Instructions to follow: Nothing but the lines from the one containing "(293, 140) = (346, 228): purple" through the final line of the data should be repeated, and each must be exact.

Source material:
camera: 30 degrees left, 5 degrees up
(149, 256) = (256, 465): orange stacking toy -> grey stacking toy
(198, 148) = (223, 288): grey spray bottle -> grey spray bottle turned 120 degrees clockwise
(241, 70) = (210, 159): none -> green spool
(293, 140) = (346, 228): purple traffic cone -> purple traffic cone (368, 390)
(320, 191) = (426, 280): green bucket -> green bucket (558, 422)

Response area:
(293, 140) = (346, 228): purple traffic cone -> purple traffic cone (368, 390)
(320, 191) = (426, 280): green bucket -> green bucket (558, 422)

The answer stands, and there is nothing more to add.